#### Material for the task
□ □ □ □
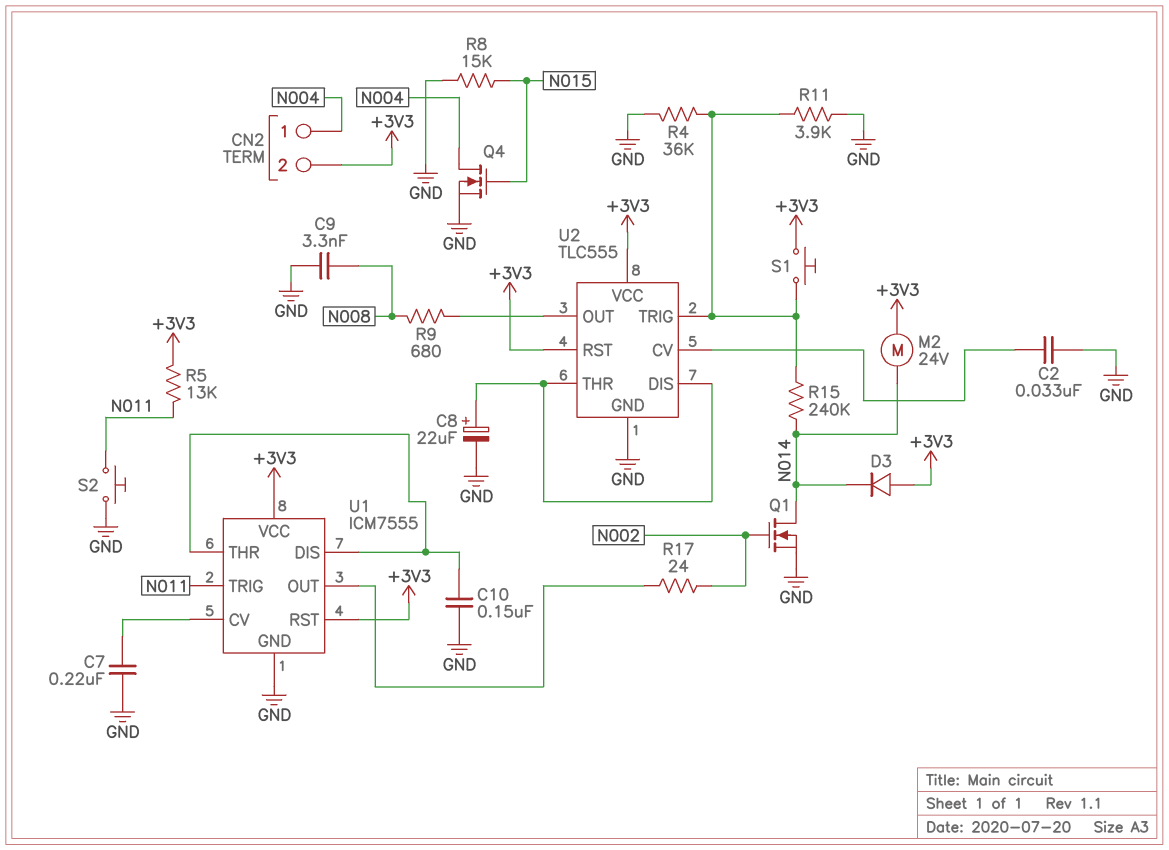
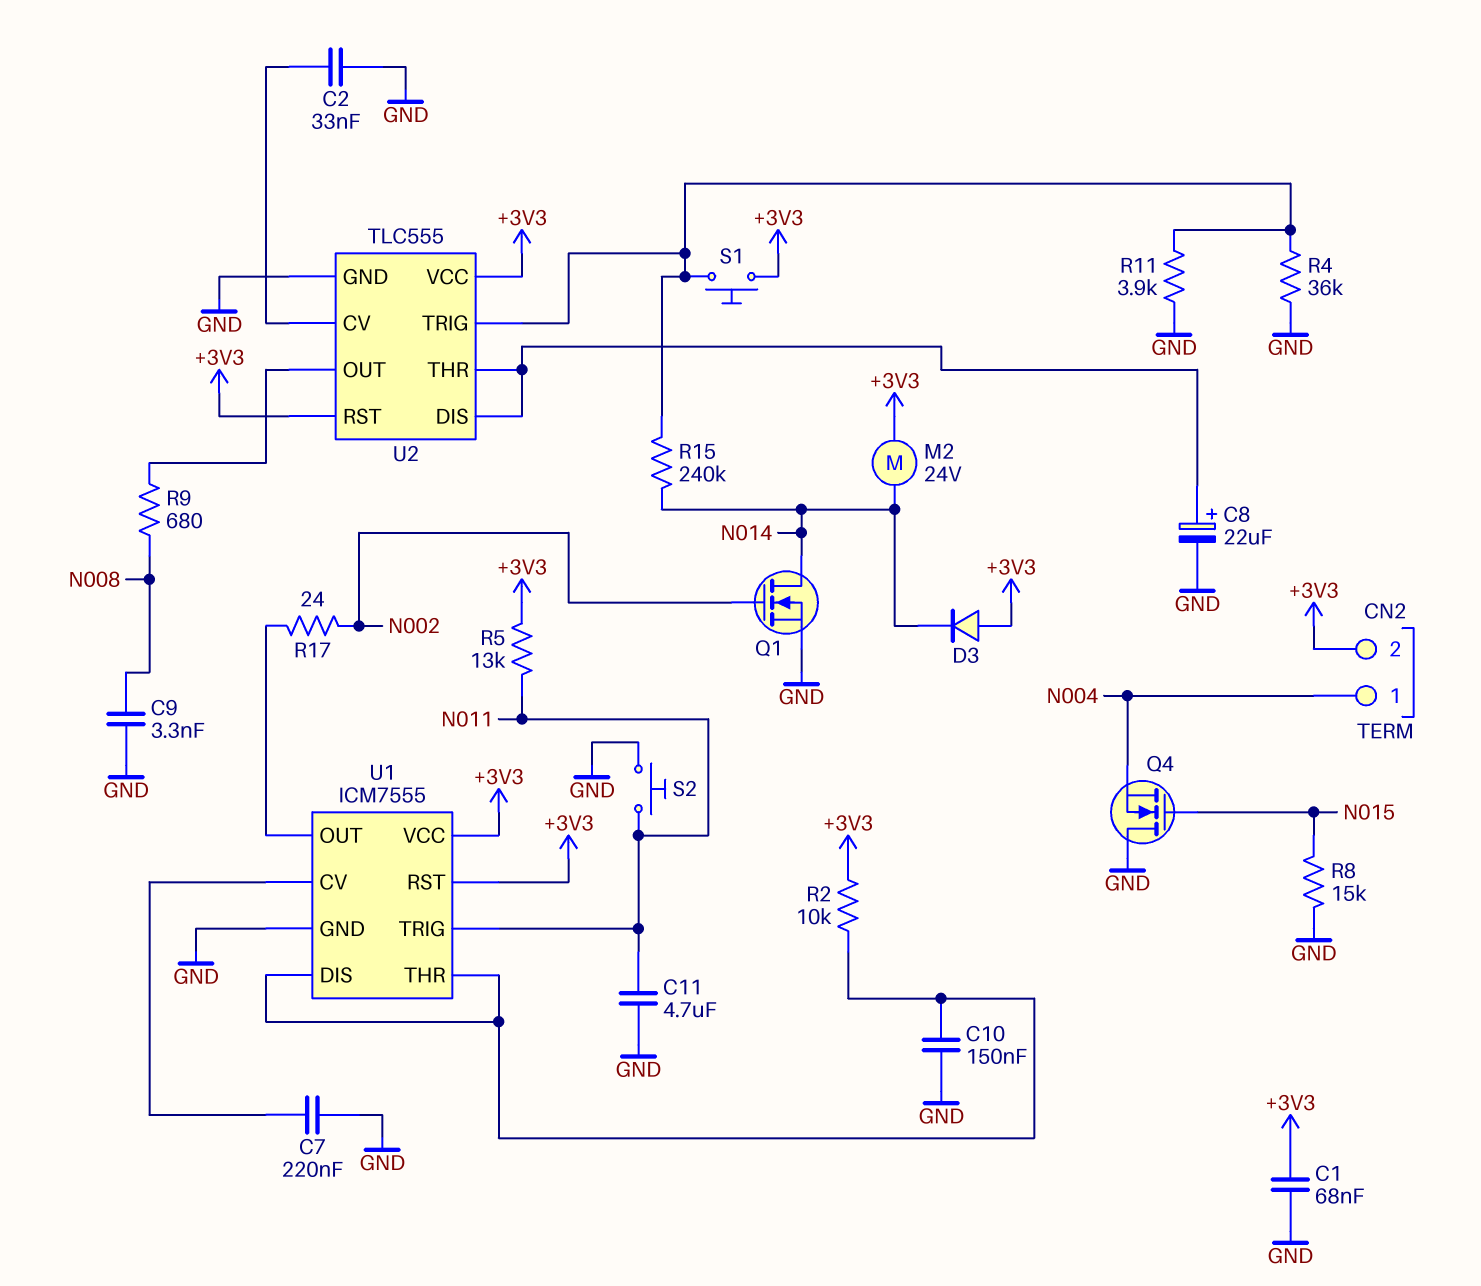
C1: none -> 68nF (+3V3, GND)
C11: none -> 4.7uF (GND, N011)
Q4: NMOS (G N015, D N004, S GND) -> NMOS (G N015, D GND, S N004)
R2: none -> 10k (+3V3, U1/DIS)

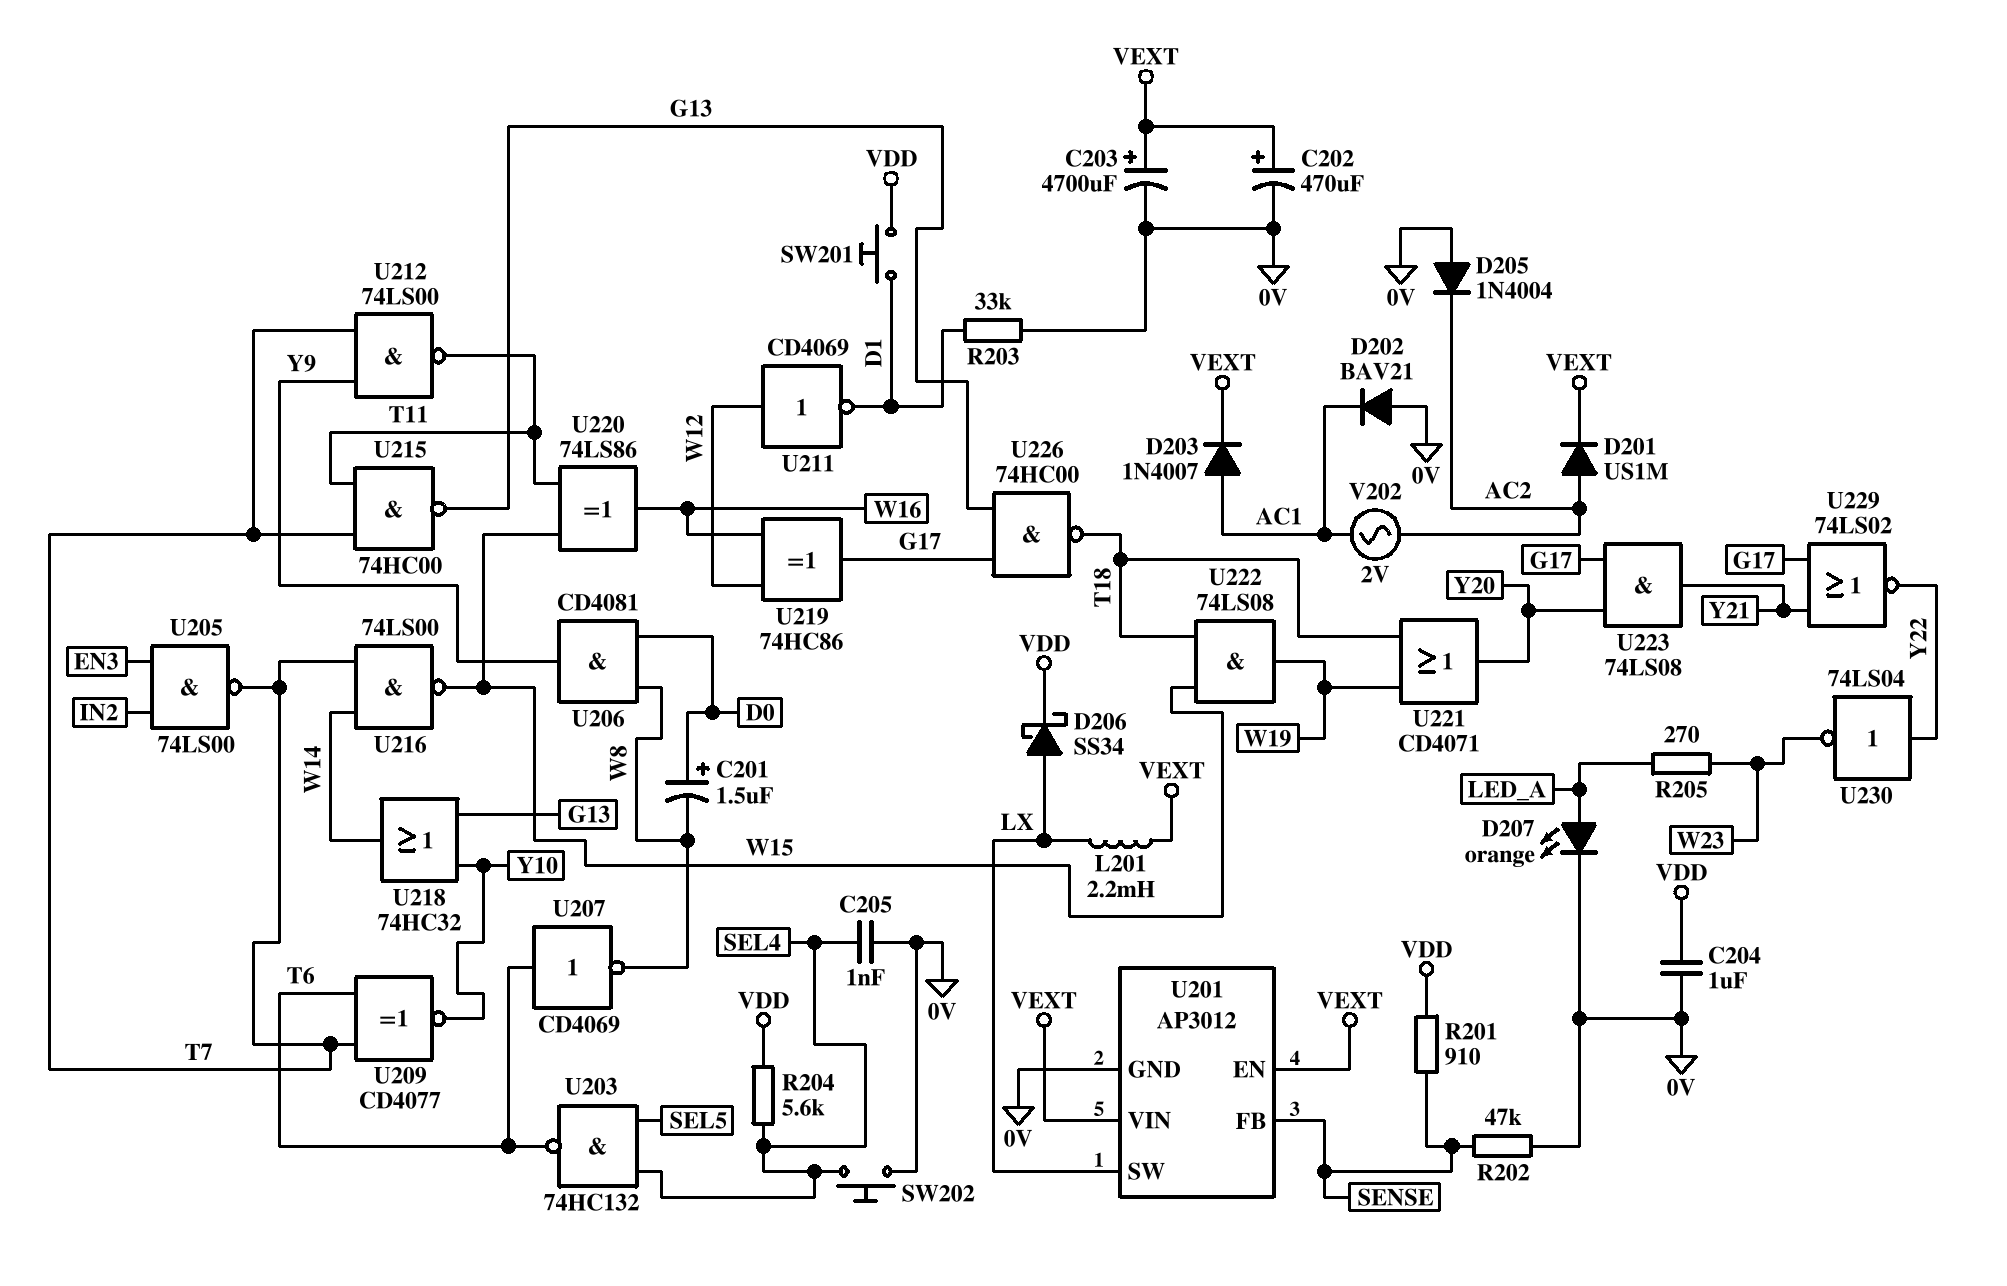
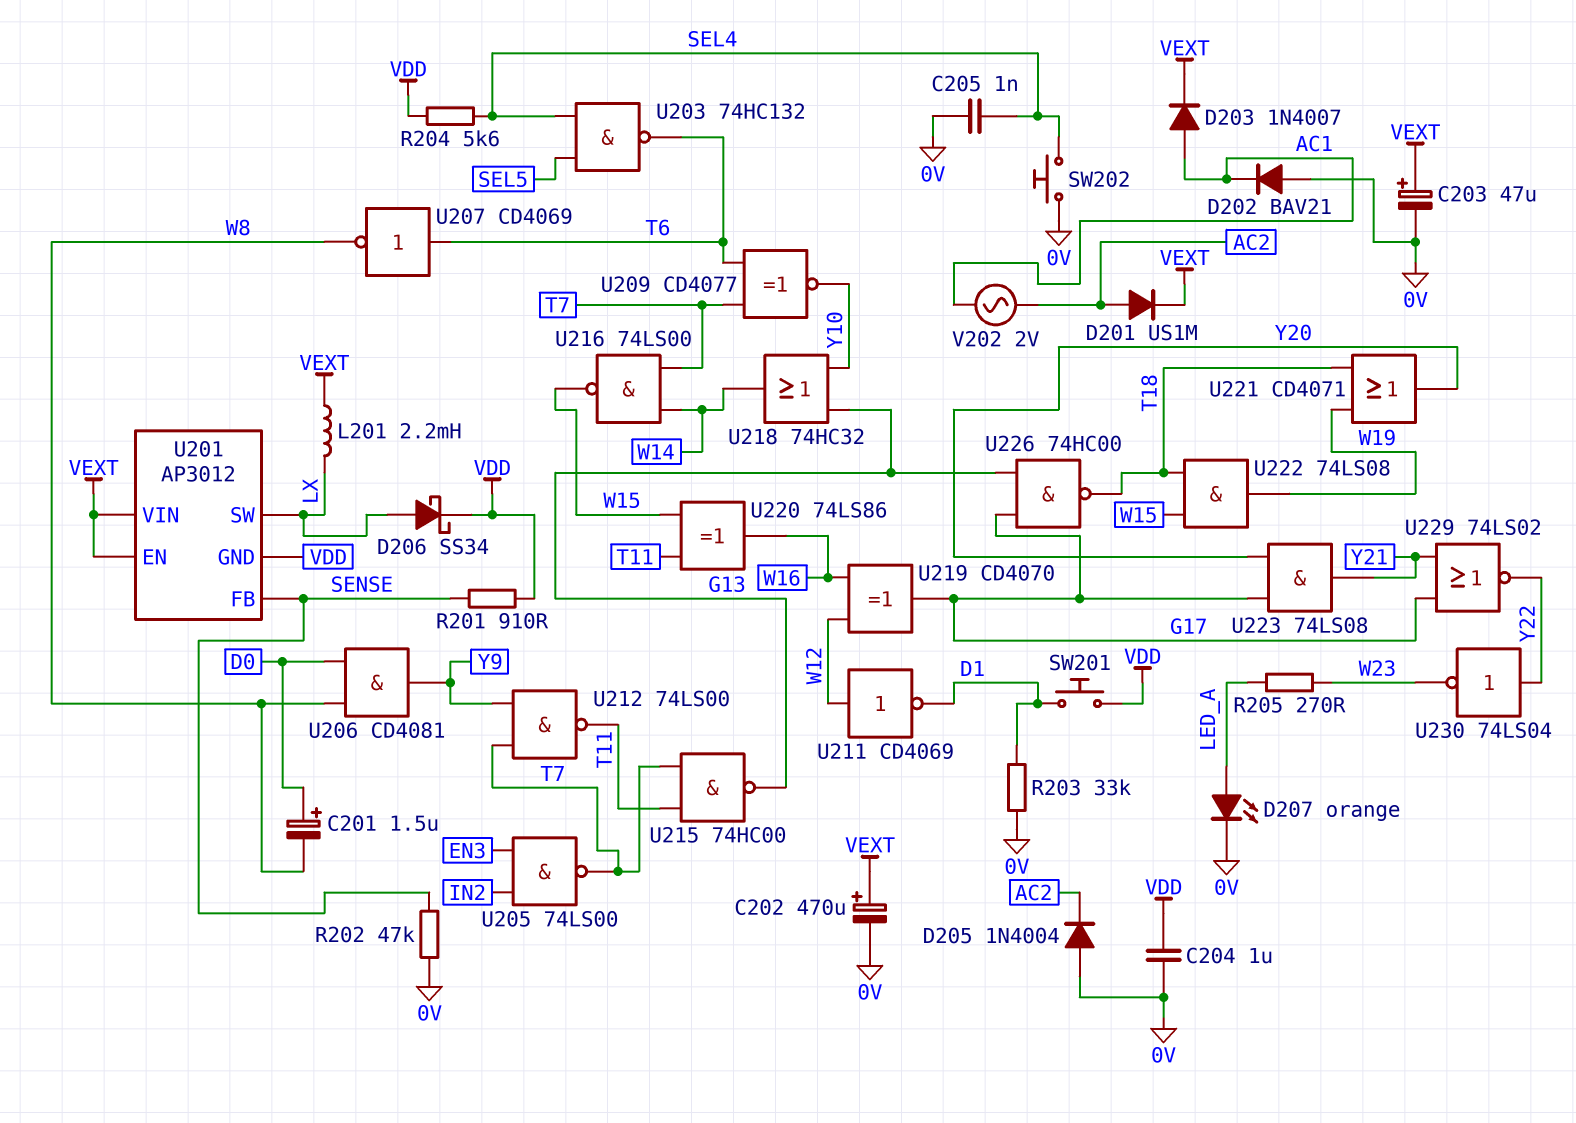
C203: 4700uF (plus VEXT, minus 0V) -> 47uF (plus VEXT, minus 0V)
U201 pin GND: 0V -> VDD
U219: XOR 74HC86 (in W12, in W16, out G17) -> XOR CD4070 (in W12, in W16, out G17)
□ □ □ □
The listing above is to be retyped word for word, with the pictures omitted.

#### Expected answer
C1: none -> 68nF (+3V3, GND)
C11: none -> 4.7uF (GND, N011)
Q4: NMOS (G N015, D N004, S GND) -> NMOS (G N015, D GND, S N004)
R2: none -> 10k (+3V3, U1/DIS)

C203: 4700uF (plus VEXT, minus 0V) -> 47uF (plus VEXT, minus 0V)
U201 pin GND: 0V -> VDD
U219: XOR 74HC86 (in W12, in W16, out G17) -> XOR CD4070 (in W12, in W16, out G17)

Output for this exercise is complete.